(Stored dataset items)
_____

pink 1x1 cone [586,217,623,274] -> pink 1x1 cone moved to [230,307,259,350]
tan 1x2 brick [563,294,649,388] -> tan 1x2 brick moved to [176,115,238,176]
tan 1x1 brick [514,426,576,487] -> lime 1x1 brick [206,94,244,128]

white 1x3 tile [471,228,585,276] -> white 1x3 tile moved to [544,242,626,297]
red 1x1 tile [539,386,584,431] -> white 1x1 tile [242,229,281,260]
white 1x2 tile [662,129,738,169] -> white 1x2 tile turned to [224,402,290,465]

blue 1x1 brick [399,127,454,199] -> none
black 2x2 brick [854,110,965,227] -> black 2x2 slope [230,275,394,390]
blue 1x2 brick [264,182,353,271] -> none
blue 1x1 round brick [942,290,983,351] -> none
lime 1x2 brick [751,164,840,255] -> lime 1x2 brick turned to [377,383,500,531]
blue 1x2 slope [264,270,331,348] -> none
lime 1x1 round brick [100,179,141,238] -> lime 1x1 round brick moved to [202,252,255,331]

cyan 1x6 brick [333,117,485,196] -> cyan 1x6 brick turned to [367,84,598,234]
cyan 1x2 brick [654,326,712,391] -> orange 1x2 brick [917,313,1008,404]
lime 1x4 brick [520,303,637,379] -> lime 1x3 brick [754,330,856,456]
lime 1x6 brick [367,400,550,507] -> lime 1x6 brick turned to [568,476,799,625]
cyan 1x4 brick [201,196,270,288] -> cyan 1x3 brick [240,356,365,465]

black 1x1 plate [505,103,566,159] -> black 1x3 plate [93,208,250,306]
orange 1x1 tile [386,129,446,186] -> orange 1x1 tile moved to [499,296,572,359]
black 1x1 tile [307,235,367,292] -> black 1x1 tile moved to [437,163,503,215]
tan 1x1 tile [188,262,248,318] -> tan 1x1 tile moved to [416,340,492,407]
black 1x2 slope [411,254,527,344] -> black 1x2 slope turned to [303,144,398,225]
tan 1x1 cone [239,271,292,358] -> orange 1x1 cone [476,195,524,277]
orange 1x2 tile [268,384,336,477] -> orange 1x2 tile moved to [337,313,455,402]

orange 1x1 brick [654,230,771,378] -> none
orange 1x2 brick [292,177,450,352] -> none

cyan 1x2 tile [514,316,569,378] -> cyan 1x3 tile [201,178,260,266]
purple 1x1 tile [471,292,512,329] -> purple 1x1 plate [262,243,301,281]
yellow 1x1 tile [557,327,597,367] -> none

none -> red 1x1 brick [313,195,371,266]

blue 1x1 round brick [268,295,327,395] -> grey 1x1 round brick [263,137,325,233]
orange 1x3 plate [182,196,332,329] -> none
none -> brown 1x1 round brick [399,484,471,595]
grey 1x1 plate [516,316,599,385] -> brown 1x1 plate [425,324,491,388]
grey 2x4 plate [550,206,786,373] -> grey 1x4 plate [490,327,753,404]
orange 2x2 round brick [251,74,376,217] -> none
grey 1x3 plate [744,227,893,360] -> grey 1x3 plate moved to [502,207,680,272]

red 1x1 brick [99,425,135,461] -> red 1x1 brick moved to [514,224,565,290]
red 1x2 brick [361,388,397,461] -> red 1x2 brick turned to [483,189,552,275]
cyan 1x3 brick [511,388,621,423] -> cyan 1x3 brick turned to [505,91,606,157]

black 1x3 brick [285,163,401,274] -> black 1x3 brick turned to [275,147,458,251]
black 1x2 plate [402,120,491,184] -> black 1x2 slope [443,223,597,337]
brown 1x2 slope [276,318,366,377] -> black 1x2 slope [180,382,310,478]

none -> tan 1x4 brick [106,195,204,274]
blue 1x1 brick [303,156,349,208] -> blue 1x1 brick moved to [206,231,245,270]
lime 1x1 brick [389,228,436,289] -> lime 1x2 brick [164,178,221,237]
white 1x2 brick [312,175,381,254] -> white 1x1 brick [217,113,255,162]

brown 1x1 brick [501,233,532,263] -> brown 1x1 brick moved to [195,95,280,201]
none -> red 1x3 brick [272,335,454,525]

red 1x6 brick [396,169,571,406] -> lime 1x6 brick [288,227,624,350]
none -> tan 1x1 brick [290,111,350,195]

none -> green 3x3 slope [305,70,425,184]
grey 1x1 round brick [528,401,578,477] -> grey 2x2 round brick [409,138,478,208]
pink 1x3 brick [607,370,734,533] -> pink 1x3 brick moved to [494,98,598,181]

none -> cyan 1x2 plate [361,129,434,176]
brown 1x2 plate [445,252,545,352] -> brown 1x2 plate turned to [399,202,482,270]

_____

Work order:
The entries above are to be retyped exactly.

Response to this task:
pink 1x1 cone [586,217,623,274] -> pink 1x1 cone moved to [230,307,259,350]
tan 1x2 brick [563,294,649,388] -> tan 1x2 brick moved to [176,115,238,176]
tan 1x1 brick [514,426,576,487] -> lime 1x1 brick [206,94,244,128]

white 1x3 tile [471,228,585,276] -> white 1x3 tile moved to [544,242,626,297]
red 1x1 tile [539,386,584,431] -> white 1x1 tile [242,229,281,260]
white 1x2 tile [662,129,738,169] -> white 1x2 tile turned to [224,402,290,465]

blue 1x1 brick [399,127,454,199] -> none
black 2x2 brick [854,110,965,227] -> black 2x2 slope [230,275,394,390]
blue 1x2 brick [264,182,353,271] -> none
blue 1x1 round brick [942,290,983,351] -> none
lime 1x2 brick [751,164,840,255] -> lime 1x2 brick turned to [377,383,500,531]
blue 1x2 slope [264,270,331,348] -> none
lime 1x1 round brick [100,179,141,238] -> lime 1x1 round brick moved to [202,252,255,331]

cyan 1x6 brick [333,117,485,196] -> cyan 1x6 brick turned to [367,84,598,234]
cyan 1x2 brick [654,326,712,391] -> orange 1x2 brick [917,313,1008,404]
lime 1x4 brick [520,303,637,379] -> lime 1x3 brick [754,330,856,456]
lime 1x6 brick [367,400,550,507] -> lime 1x6 brick turned to [568,476,799,625]
cyan 1x4 brick [201,196,270,288] -> cyan 1x3 brick [240,356,365,465]

black 1x1 plate [505,103,566,159] -> black 1x3 plate [93,208,250,306]
orange 1x1 tile [386,129,446,186] -> orange 1x1 tile moved to [499,296,572,359]
black 1x1 tile [307,235,367,292] -> black 1x1 tile moved to [437,163,503,215]
tan 1x1 tile [188,262,248,318] -> tan 1x1 tile moved to [416,340,492,407]
black 1x2 slope [411,254,527,344] -> black 1x2 slope turned to [303,144,398,225]
tan 1x1 cone [239,271,292,358] -> orange 1x1 cone [476,195,524,277]
orange 1x2 tile [268,384,336,477] -> orange 1x2 tile moved to [337,313,455,402]

orange 1x1 brick [654,230,771,378] -> none
orange 1x2 brick [292,177,450,352] -> none

cyan 1x2 tile [514,316,569,378] -> cyan 1x3 tile [201,178,260,266]
purple 1x1 tile [471,292,512,329] -> purple 1x1 plate [262,243,301,281]
yellow 1x1 tile [557,327,597,367] -> none

none -> red 1x1 brick [313,195,371,266]

blue 1x1 round brick [268,295,327,395] -> grey 1x1 round brick [263,137,325,233]
orange 1x3 plate [182,196,332,329] -> none
none -> brown 1x1 round brick [399,484,471,595]
grey 1x1 plate [516,316,599,385] -> brown 1x1 plate [425,324,491,388]
grey 2x4 plate [550,206,786,373] -> grey 1x4 plate [490,327,753,404]
orange 2x2 round brick [251,74,376,217] -> none
grey 1x3 plate [744,227,893,360] -> grey 1x3 plate moved to [502,207,680,272]

red 1x1 brick [99,425,135,461] -> red 1x1 brick moved to [514,224,565,290]
red 1x2 brick [361,388,397,461] -> red 1x2 brick turned to [483,189,552,275]
cyan 1x3 brick [511,388,621,423] -> cyan 1x3 brick turned to [505,91,606,157]

black 1x3 brick [285,163,401,274] -> black 1x3 brick turned to [275,147,458,251]
black 1x2 plate [402,120,491,184] -> black 1x2 slope [443,223,597,337]
brown 1x2 slope [276,318,366,377] -> black 1x2 slope [180,382,310,478]

none -> tan 1x4 brick [106,195,204,274]
blue 1x1 brick [303,156,349,208] -> blue 1x1 brick moved to [206,231,245,270]
lime 1x1 brick [389,228,436,289] -> lime 1x2 brick [164,178,221,237]
white 1x2 brick [312,175,381,254] -> white 1x1 brick [217,113,255,162]

brown 1x1 brick [501,233,532,263] -> brown 1x1 brick moved to [195,95,280,201]
none -> red 1x3 brick [272,335,454,525]

red 1x6 brick [396,169,571,406] -> lime 1x6 brick [288,227,624,350]
none -> tan 1x1 brick [290,111,350,195]

none -> green 3x3 slope [305,70,425,184]
grey 1x1 round brick [528,401,578,477] -> grey 2x2 round brick [409,138,478,208]
pink 1x3 brick [607,370,734,533] -> pink 1x3 brick moved to [494,98,598,181]

none -> cyan 1x2 plate [361,129,434,176]
brown 1x2 plate [445,252,545,352] -> brown 1x2 plate turned to [399,202,482,270]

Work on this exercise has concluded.